SOURCE RECORDS:
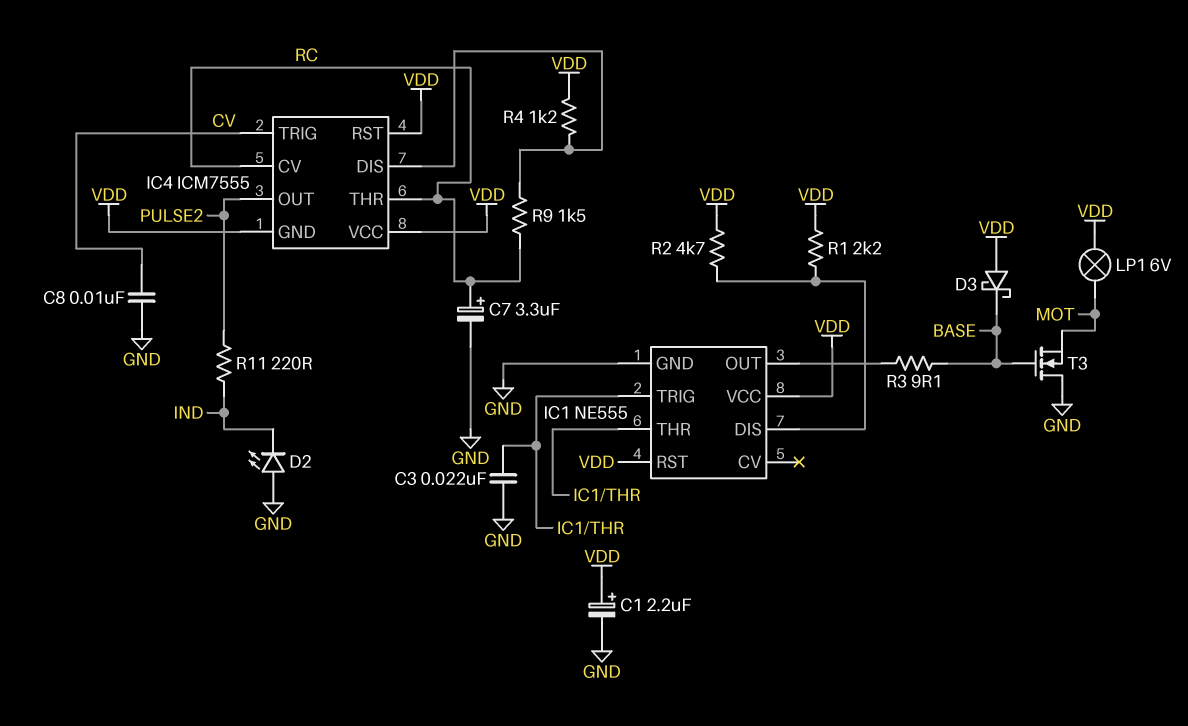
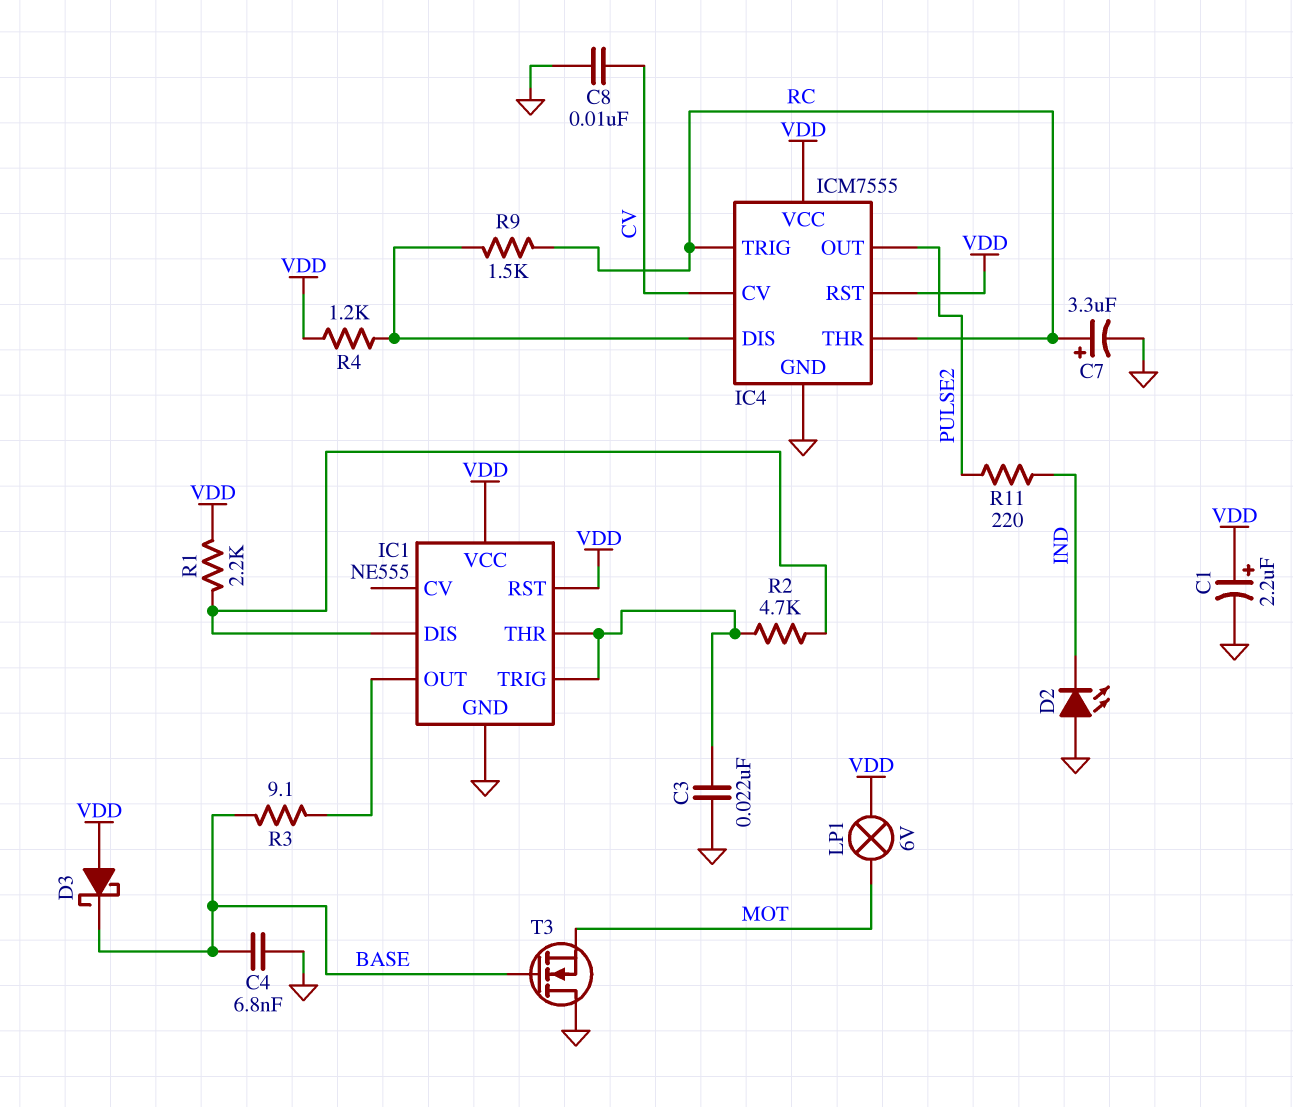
C4: none -> 6.8nF (BASE, GND)
IC4 pin CV: RC -> CV
IC4 pin GND: VDD -> GND
IC4 pin TRIG: CV -> RC
R2: 4.7k (IC1/DIS, VDD) -> 4.7k (IC1/DIS, IC1/THR)

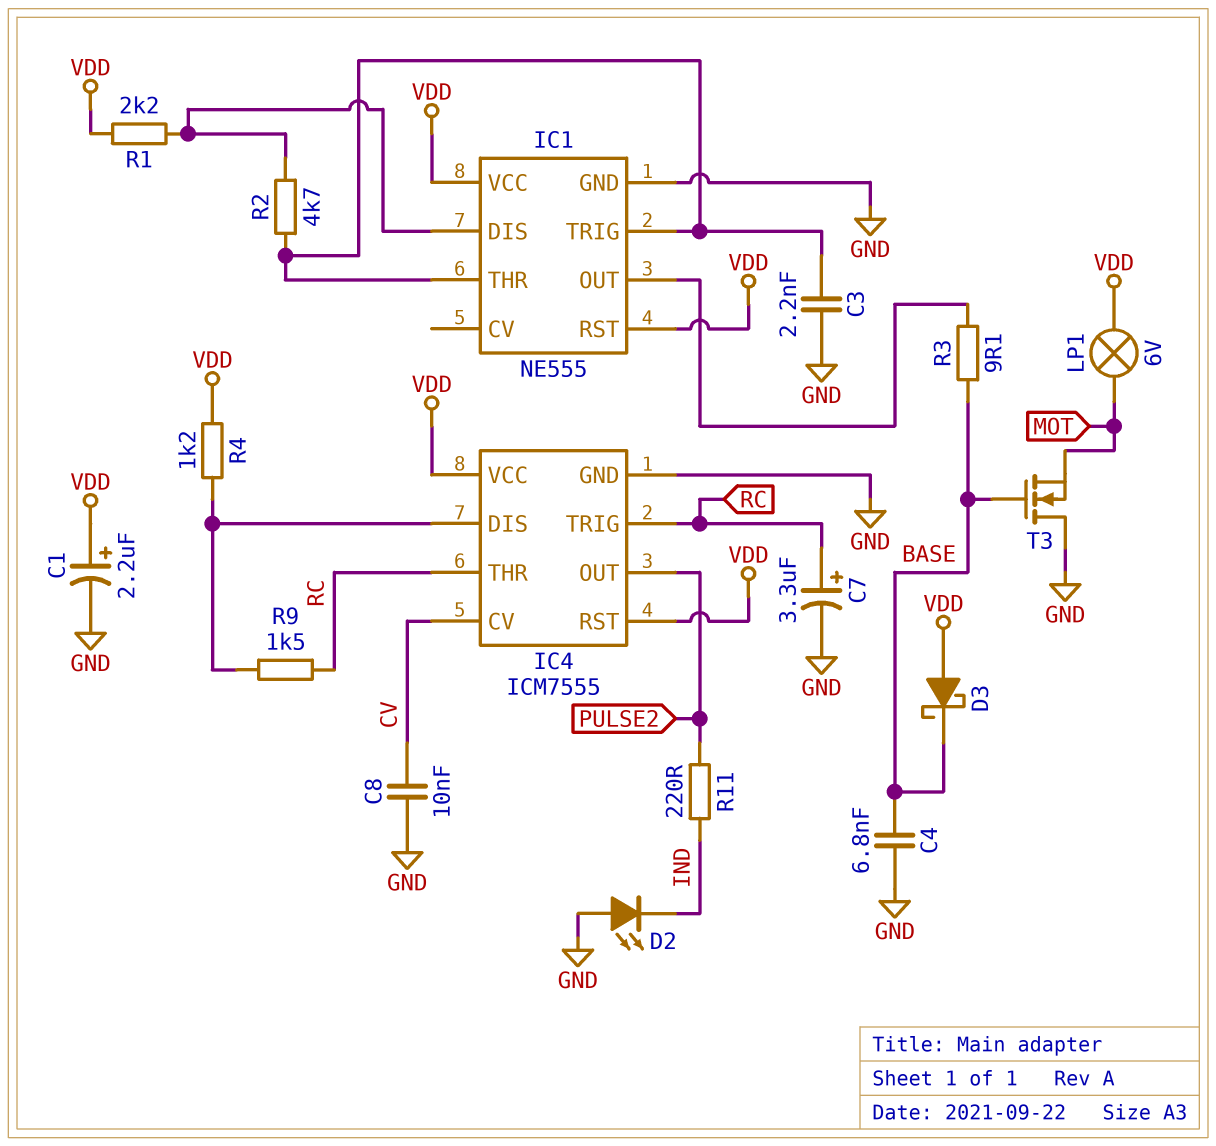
C3: 22nF (GND, IC1/THR) -> 2.2nF (GND, IC1/THR)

REQUIRED ACTION: Output every record above word for word, omitting any pictures they contain.

EXPECTED OUTPUT:
C4: none -> 6.8nF (BASE, GND)
IC4 pin CV: RC -> CV
IC4 pin GND: VDD -> GND
IC4 pin TRIG: CV -> RC
R2: 4.7k (IC1/DIS, VDD) -> 4.7k (IC1/DIS, IC1/THR)

C3: 22nF (GND, IC1/THR) -> 2.2nF (GND, IC1/THR)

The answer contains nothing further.